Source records
---*---

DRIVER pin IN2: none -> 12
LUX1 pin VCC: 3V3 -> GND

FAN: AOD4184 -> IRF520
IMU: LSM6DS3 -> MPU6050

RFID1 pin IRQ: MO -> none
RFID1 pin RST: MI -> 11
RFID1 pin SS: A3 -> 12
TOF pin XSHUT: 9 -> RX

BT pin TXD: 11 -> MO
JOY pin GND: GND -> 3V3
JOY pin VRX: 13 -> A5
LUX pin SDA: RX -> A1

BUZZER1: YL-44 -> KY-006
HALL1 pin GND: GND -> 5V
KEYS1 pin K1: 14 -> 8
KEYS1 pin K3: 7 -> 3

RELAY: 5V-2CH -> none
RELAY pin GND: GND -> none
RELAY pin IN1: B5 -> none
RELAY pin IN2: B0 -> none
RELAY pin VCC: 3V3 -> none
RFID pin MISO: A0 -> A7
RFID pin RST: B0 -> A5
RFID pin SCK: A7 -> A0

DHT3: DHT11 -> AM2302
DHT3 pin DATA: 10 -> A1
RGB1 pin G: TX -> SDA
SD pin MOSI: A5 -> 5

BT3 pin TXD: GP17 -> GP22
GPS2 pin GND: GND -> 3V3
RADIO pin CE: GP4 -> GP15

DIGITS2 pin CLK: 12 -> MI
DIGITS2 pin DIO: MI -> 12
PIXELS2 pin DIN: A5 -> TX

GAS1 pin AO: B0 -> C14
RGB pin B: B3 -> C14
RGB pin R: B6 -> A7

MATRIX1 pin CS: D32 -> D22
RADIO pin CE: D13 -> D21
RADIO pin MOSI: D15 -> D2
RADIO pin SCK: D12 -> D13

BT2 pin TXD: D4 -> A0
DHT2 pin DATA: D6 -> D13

---*---

### EXERCISE OBJECTIVE
Give the data again exactly, line for line.

### SOLUTION TO THE PROBLEM
DRIVER pin IN2: none -> 12
LUX1 pin VCC: 3V3 -> GND

FAN: AOD4184 -> IRF520
IMU: LSM6DS3 -> MPU6050

RFID1 pin IRQ: MO -> none
RFID1 pin RST: MI -> 11
RFID1 pin SS: A3 -> 12
TOF pin XSHUT: 9 -> RX

BT pin TXD: 11 -> MO
JOY pin GND: GND -> 3V3
JOY pin VRX: 13 -> A5
LUX pin SDA: RX -> A1

BUZZER1: YL-44 -> KY-006
HALL1 pin GND: GND -> 5V
KEYS1 pin K1: 14 -> 8
KEYS1 pin K3: 7 -> 3

RELAY: 5V-2CH -> none
RELAY pin GND: GND -> none
RELAY pin IN1: B5 -> none
RELAY pin IN2: B0 -> none
RELAY pin VCC: 3V3 -> none
RFID pin MISO: A0 -> A7
RFID pin RST: B0 -> A5
RFID pin SCK: A7 -> A0

DHT3: DHT11 -> AM2302
DHT3 pin DATA: 10 -> A1
RGB1 pin G: TX -> SDA
SD pin MOSI: A5 -> 5

BT3 pin TXD: GP17 -> GP22
GPS2 pin GND: GND -> 3V3
RADIO pin CE: GP4 -> GP15

DIGITS2 pin CLK: 12 -> MI
DIGITS2 pin DIO: MI -> 12
PIXELS2 pin DIN: A5 -> TX

GAS1 pin AO: B0 -> C14
RGB pin B: B3 -> C14
RGB pin R: B6 -> A7

MATRIX1 pin CS: D32 -> D22
RADIO pin CE: D13 -> D21
RADIO pin MOSI: D15 -> D2
RADIO pin SCK: D12 -> D13

BT2 pin TXD: D4 -> A0
DHT2 pin DATA: D6 -> D13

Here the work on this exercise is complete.